(PROBLEM STATEMENT) Rewrite every line below, replacing each "translucent plastic bottle" with "clear glass bottle" and leaving everything else unchanged. Omit the pictures from your answer.

EXCERPTED RECORDS below:

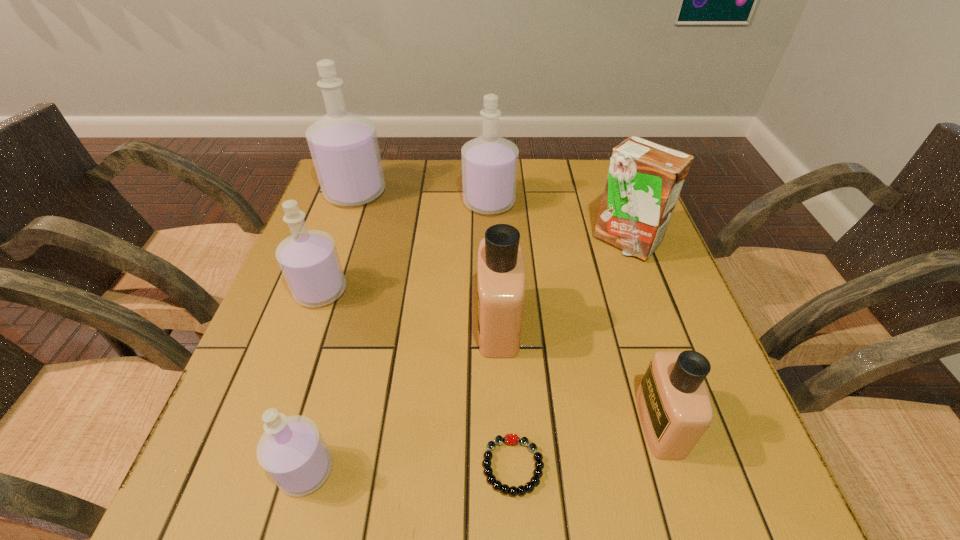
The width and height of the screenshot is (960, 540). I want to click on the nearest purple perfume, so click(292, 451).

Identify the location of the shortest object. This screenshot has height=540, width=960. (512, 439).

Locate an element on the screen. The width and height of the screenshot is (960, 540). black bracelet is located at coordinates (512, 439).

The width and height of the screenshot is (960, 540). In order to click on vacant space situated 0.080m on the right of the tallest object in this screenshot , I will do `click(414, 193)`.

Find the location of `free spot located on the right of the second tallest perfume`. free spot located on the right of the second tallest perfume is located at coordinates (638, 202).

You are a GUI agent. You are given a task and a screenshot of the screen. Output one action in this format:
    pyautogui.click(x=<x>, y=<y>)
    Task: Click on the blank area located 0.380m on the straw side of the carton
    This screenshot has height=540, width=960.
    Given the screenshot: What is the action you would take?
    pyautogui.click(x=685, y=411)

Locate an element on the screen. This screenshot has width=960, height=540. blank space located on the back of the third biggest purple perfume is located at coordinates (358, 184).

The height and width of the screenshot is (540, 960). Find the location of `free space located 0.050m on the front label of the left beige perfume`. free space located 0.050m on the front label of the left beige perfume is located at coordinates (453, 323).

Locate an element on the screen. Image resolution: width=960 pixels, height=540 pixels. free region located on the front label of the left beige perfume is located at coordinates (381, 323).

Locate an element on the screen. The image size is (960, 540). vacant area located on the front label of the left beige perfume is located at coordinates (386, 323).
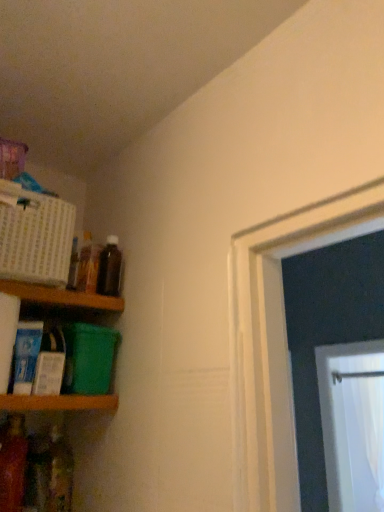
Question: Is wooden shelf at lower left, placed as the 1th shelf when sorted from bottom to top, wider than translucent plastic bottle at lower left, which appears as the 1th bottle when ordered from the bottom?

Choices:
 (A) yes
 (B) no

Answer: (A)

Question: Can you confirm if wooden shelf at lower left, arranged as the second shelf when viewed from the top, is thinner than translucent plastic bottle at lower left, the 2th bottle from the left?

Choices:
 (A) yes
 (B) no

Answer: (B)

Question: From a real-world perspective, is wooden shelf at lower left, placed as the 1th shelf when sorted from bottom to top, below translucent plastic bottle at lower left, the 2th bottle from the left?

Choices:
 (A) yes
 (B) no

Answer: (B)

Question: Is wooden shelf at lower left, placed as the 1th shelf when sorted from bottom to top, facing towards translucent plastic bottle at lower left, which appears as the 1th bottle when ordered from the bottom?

End of EXCERPTED RECORDS.

(OUTPUT OF THE TASK)
The width and height of the screenshot is (960, 540). I want to click on the nearest purple perfume, so click(292, 451).

Identify the location of the shortest object. This screenshot has height=540, width=960. (512, 439).

Locate an element on the screen. The width and height of the screenshot is (960, 540). black bracelet is located at coordinates (512, 439).

The width and height of the screenshot is (960, 540). In order to click on vacant space situated 0.080m on the right of the tallest object in this screenshot , I will do `click(414, 193)`.

Find the location of `free spot located on the right of the second tallest perfume`. free spot located on the right of the second tallest perfume is located at coordinates (638, 202).

You are a GUI agent. You are given a task and a screenshot of the screen. Output one action in this format:
    pyautogui.click(x=<x>, y=<y>)
    Task: Click on the blank area located 0.380m on the straw side of the carton
    This screenshot has height=540, width=960.
    Given the screenshot: What is the action you would take?
    pyautogui.click(x=685, y=411)

Locate an element on the screen. This screenshot has width=960, height=540. blank space located on the back of the third biggest purple perfume is located at coordinates (358, 184).

The height and width of the screenshot is (540, 960). Find the location of `free space located 0.050m on the front label of the left beige perfume`. free space located 0.050m on the front label of the left beige perfume is located at coordinates (453, 323).

Locate an element on the screen. Image resolution: width=960 pixels, height=540 pixels. free region located on the front label of the left beige perfume is located at coordinates (381, 323).

Locate an element on the screen. The image size is (960, 540). vacant area located on the front label of the left beige perfume is located at coordinates (386, 323).
Question: Is wooden shelf at lower left, placed as the 1th shelf when sorted from bottom to top, wider than clear glass bottle at lower left, which appears as the 1th bottle when ordered from the bottom?

Choices:
 (A) yes
 (B) no

Answer: (A)

Question: Can you confirm if wooden shelf at lower left, arranged as the second shelf when viewed from the top, is thinner than clear glass bottle at lower left, the 2th bottle from the left?

Choices:
 (A) yes
 (B) no

Answer: (B)

Question: From a real-world perspective, is wooden shelf at lower left, placed as the 1th shelf when sorted from bottom to top, below clear glass bottle at lower left, the 2th bottle from the left?

Choices:
 (A) yes
 (B) no

Answer: (B)

Question: Is wooden shelf at lower left, placed as the 1th shelf when sorted from bottom to top, facing towards clear glass bottle at lower left, which appears as the 1th bottle when ordered from the bottom?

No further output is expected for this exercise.